(Object tracking records)
####
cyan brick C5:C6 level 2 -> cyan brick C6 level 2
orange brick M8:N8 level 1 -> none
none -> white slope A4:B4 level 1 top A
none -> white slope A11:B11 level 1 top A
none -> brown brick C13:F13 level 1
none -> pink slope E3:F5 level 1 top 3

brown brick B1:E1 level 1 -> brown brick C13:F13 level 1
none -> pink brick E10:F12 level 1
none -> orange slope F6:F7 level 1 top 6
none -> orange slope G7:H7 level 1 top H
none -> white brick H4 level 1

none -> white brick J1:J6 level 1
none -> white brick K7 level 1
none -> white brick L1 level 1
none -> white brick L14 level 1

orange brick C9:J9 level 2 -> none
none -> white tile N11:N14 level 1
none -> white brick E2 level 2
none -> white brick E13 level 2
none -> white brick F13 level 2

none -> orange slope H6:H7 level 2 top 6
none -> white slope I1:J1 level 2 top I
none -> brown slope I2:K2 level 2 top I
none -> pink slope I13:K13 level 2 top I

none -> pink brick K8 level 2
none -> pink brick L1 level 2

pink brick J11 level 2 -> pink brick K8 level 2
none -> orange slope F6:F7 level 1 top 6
####
Work task:
An acceptable answer repeats every entry exactly, with nothing omitted.

Exercise output:
cyan brick C5:C6 level 2 -> cyan brick C6 level 2
orange brick M8:N8 level 1 -> none
none -> white slope A4:B4 level 1 top A
none -> white slope A11:B11 level 1 top A
none -> brown brick C13:F13 level 1
none -> pink slope E3:F5 level 1 top 3

brown brick B1:E1 level 1 -> brown brick C13:F13 level 1
none -> pink brick E10:F12 level 1
none -> orange slope F6:F7 level 1 top 6
none -> orange slope G7:H7 level 1 top H
none -> white brick H4 level 1

none -> white brick J1:J6 level 1
none -> white brick K7 level 1
none -> white brick L1 level 1
none -> white brick L14 level 1

orange brick C9:J9 level 2 -> none
none -> white tile N11:N14 level 1
none -> white brick E2 level 2
none -> white brick E13 level 2
none -> white brick F13 level 2

none -> orange slope H6:H7 level 2 top 6
none -> white slope I1:J1 level 2 top I
none -> brown slope I2:K2 level 2 top I
none -> pink slope I13:K13 level 2 top I

none -> pink brick K8 level 2
none -> pink brick L1 level 2

pink brick J11 level 2 -> pink brick K8 level 2
none -> orange slope F6:F7 level 1 top 6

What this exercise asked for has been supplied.